Coordinate mapping data
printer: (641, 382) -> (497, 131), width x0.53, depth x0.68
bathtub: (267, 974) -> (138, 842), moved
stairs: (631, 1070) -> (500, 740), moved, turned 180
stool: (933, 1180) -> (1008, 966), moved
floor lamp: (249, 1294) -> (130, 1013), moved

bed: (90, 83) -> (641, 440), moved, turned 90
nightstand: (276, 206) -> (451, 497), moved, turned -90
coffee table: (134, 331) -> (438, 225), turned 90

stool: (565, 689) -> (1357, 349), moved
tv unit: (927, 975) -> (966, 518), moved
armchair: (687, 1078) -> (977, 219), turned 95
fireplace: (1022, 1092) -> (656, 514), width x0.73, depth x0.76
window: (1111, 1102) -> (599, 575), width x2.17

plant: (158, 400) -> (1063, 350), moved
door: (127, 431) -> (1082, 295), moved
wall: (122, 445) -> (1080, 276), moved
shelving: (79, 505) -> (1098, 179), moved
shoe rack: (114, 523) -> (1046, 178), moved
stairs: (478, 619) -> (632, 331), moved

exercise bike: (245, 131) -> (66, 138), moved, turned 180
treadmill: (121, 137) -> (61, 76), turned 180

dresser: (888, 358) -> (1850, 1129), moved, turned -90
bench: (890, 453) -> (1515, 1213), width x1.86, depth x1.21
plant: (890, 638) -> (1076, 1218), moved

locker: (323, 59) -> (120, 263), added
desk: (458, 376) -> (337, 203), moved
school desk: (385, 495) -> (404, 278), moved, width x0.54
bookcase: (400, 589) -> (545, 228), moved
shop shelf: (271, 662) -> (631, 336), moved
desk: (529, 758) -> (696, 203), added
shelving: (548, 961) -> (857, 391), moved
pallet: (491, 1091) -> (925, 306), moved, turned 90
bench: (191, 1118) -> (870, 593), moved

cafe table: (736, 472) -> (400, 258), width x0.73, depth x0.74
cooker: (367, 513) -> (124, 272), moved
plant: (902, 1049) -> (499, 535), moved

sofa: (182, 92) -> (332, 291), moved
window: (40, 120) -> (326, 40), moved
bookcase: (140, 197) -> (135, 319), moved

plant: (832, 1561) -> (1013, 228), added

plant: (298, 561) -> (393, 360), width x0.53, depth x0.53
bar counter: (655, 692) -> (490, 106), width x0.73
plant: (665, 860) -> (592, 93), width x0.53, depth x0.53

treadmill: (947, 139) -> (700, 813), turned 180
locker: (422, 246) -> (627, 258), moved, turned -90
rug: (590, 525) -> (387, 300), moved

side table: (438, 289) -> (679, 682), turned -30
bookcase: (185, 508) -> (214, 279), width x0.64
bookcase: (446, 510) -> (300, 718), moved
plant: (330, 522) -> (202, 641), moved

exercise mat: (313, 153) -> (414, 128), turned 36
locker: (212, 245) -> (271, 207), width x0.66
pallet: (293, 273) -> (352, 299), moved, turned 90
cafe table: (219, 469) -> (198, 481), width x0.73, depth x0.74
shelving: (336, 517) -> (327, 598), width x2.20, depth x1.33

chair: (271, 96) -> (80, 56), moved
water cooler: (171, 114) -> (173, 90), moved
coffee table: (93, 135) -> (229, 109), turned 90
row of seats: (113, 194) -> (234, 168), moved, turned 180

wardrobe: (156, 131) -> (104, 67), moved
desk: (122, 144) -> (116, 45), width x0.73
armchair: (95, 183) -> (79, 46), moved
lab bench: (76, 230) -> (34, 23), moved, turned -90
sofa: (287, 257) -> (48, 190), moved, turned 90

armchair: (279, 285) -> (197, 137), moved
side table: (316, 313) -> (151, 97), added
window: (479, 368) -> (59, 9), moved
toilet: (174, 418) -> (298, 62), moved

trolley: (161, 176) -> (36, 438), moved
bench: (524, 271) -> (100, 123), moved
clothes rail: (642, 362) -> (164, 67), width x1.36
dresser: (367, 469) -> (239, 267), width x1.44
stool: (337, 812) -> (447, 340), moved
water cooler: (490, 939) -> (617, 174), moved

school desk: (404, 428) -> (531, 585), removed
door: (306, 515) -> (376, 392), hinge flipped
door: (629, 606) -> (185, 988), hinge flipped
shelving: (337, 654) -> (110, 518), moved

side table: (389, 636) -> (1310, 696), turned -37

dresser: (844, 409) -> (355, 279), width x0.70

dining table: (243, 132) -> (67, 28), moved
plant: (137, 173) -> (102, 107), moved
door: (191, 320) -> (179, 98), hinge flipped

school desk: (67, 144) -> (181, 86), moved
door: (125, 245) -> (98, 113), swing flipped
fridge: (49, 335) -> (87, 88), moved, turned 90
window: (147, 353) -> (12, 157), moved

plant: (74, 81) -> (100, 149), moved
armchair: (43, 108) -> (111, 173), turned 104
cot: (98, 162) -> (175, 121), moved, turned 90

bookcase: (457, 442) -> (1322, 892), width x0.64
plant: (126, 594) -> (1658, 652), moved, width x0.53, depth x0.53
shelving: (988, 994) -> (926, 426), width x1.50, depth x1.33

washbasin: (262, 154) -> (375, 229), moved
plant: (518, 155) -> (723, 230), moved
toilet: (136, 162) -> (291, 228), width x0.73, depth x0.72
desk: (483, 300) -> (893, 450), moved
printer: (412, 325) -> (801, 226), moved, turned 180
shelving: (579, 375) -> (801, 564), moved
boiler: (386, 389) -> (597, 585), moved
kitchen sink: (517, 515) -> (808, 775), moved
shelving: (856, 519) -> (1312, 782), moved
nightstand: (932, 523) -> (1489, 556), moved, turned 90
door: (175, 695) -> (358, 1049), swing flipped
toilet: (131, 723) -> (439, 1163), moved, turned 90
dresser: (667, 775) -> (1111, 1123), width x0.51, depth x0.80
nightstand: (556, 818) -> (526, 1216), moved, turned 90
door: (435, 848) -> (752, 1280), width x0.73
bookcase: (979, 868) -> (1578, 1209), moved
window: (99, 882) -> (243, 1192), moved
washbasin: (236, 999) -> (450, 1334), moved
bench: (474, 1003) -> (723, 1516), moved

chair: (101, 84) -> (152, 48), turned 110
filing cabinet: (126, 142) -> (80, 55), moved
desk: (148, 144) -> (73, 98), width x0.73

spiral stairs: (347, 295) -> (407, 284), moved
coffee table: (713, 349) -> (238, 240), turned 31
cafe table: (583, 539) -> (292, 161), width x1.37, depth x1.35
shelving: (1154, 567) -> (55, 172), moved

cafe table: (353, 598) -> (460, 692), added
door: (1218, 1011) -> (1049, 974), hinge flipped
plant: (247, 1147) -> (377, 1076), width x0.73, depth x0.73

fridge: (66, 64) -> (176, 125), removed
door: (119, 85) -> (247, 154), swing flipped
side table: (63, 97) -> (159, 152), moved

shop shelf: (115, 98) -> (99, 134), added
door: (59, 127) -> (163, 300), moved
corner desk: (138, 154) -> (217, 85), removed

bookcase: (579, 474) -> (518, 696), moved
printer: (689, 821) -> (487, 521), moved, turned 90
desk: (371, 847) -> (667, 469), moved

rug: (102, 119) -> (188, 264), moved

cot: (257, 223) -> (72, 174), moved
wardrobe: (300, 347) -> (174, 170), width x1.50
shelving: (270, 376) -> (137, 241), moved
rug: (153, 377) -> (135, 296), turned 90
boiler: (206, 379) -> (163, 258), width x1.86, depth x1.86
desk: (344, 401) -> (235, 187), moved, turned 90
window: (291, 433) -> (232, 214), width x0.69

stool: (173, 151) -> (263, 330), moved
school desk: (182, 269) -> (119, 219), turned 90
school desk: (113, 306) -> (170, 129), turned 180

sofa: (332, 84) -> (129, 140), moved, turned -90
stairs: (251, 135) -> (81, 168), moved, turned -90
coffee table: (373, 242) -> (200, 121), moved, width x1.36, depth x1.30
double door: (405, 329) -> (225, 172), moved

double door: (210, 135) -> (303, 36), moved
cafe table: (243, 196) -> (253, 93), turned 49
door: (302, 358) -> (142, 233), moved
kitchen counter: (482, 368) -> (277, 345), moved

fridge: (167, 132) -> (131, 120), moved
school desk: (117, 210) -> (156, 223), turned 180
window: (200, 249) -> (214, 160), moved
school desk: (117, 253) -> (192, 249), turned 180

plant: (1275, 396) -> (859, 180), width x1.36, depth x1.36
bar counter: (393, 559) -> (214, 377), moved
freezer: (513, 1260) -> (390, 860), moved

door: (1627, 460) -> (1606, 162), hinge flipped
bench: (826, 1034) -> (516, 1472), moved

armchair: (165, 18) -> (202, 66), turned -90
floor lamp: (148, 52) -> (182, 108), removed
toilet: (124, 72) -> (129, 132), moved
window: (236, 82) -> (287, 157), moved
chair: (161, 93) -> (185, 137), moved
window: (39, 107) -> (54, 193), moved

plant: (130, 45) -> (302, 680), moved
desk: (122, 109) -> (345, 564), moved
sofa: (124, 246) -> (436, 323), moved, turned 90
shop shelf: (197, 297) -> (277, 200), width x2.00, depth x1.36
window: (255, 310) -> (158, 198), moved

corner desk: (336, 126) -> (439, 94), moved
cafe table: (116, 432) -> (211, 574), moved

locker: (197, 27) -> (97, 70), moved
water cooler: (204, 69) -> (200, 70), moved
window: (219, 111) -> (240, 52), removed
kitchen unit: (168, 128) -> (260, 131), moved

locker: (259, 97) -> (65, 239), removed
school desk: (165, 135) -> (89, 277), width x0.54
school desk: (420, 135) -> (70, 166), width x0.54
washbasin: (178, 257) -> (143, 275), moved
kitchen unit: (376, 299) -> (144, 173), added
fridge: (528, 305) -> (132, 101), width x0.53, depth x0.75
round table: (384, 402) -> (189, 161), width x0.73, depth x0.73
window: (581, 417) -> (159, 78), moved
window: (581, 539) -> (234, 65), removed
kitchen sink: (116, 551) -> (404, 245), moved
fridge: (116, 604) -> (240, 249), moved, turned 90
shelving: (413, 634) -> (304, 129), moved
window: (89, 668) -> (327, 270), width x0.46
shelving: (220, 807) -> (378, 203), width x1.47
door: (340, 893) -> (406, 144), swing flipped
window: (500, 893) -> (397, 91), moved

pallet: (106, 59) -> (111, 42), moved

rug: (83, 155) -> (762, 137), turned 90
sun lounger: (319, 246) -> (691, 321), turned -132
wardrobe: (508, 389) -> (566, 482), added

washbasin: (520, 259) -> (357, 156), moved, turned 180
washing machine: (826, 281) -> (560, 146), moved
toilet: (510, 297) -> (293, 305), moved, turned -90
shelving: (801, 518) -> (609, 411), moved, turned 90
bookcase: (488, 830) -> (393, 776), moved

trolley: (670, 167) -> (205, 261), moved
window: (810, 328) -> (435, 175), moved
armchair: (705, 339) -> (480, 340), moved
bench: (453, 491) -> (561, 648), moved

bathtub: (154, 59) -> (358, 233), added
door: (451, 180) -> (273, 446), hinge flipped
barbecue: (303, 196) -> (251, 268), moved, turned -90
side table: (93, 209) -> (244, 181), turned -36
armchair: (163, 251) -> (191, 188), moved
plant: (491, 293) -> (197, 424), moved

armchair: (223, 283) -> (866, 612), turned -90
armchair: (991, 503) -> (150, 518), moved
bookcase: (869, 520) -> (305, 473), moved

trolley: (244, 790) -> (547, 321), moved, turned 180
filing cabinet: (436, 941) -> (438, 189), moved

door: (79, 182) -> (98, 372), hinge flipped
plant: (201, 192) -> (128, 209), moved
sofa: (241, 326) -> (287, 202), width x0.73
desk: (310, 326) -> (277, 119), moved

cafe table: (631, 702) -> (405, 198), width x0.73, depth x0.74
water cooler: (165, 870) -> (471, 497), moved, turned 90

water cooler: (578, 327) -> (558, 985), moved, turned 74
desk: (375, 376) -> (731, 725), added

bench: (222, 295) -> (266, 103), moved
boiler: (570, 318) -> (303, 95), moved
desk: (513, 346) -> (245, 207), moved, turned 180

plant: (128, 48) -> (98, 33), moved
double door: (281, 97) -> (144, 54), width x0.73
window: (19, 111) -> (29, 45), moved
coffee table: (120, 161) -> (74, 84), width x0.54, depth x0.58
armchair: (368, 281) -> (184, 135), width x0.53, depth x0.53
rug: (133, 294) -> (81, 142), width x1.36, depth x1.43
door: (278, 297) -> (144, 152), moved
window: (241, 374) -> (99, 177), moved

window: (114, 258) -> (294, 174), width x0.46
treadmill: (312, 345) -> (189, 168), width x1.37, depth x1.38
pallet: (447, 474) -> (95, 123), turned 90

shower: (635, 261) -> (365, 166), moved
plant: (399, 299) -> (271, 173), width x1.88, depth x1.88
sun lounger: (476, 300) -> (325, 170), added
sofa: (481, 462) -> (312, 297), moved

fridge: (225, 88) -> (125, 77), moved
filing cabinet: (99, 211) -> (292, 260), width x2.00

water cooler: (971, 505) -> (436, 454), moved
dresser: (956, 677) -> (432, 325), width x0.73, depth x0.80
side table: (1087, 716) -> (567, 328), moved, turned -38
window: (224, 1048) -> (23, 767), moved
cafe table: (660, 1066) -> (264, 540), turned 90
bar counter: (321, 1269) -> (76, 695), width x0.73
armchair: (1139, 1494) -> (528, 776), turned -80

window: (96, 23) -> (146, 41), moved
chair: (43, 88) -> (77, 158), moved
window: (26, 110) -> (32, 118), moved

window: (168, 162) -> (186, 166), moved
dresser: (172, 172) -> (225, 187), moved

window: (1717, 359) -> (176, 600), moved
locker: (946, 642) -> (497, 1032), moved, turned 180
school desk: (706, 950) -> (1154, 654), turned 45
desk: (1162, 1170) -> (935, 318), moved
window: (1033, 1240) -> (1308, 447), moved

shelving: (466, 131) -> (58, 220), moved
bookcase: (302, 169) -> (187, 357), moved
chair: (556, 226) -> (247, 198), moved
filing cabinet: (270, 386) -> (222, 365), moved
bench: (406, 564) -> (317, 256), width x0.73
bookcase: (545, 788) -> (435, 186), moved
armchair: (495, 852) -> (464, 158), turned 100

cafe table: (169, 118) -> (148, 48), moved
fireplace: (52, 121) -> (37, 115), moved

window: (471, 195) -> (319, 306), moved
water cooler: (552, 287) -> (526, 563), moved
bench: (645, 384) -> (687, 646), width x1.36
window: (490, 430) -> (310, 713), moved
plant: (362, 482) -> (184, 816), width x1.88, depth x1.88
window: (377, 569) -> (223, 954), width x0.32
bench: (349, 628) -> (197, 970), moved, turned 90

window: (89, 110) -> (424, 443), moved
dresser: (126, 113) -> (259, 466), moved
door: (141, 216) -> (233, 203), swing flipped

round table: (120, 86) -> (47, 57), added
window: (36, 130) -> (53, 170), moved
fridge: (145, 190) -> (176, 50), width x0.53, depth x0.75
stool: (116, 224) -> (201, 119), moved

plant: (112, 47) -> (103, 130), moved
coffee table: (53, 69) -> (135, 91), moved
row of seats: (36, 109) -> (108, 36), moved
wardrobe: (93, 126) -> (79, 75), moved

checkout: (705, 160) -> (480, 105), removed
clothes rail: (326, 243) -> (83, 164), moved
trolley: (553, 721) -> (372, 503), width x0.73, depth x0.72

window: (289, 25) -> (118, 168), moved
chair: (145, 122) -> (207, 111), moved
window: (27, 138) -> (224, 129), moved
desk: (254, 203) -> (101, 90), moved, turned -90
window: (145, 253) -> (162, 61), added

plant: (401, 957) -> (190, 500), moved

WHAT IS REQUIRED -
In the entries above, how many lines hold the word "cooler"? State the number only.

RESULT FOR THIS TASK -
7